> **About this exercise**:
Below are entries with pictures in them. Output exactly the lines starting at the line with "brown arrow: (57, 47) -> (106, 60), moved" and ending at the line with "black cross: (59, 196)", both included, but not the pictures.

> **Data for review**:
****************************************

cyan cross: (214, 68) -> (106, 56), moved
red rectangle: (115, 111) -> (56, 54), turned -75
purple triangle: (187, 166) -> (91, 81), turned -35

****************************************

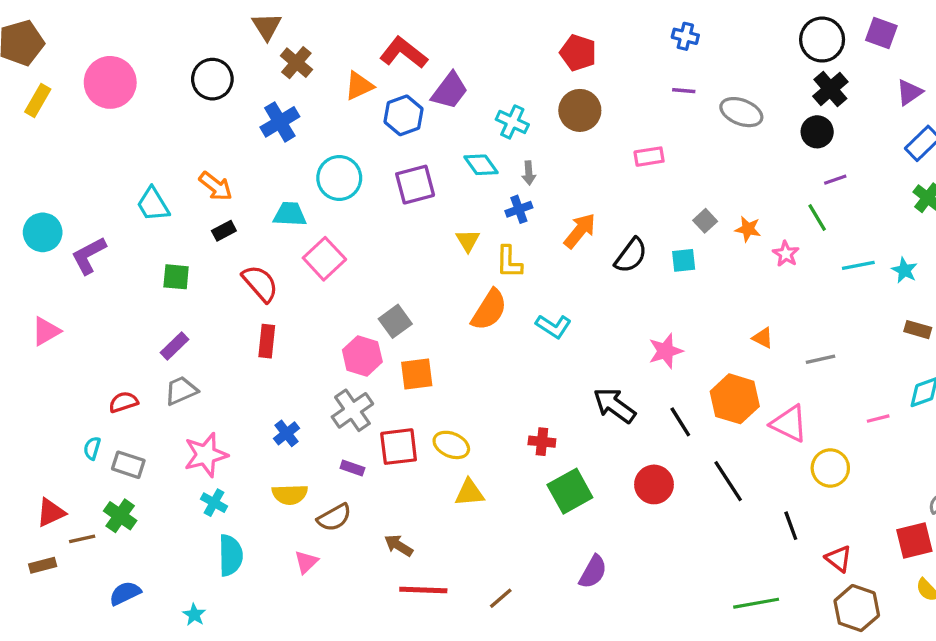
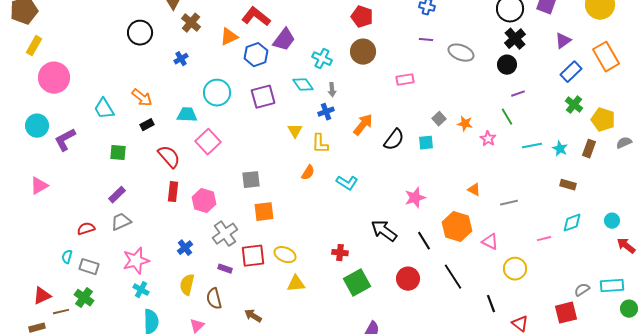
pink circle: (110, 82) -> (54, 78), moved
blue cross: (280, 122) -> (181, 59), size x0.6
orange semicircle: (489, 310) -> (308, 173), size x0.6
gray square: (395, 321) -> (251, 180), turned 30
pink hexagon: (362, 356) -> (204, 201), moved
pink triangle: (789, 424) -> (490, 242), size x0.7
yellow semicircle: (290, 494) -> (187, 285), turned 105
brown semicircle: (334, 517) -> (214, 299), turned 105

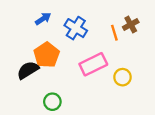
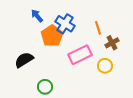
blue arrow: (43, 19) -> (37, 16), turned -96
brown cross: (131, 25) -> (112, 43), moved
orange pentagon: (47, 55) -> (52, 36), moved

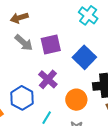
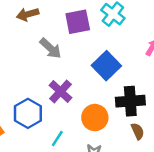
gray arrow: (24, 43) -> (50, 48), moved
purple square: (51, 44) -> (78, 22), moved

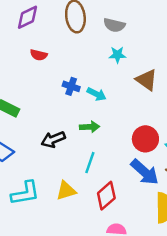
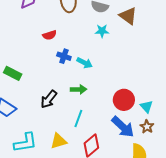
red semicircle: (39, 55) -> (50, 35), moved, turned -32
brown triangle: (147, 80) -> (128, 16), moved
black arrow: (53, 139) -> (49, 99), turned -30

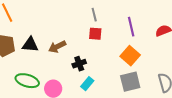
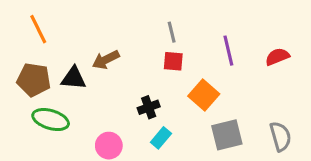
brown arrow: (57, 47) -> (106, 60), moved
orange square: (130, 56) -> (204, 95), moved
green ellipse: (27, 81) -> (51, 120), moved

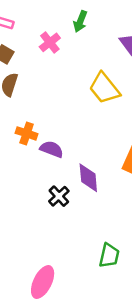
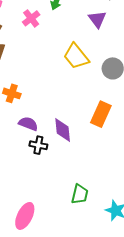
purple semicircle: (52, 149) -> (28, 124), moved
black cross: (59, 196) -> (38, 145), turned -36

****************************************

> **Solved problem**:
brown arrow: (57, 47) -> (106, 60), moved
orange square: (130, 56) -> (204, 95), moved
green ellipse: (27, 81) -> (51, 120), moved

purple semicircle: (52, 149) -> (28, 124), moved
black cross: (59, 196) -> (38, 145), turned -36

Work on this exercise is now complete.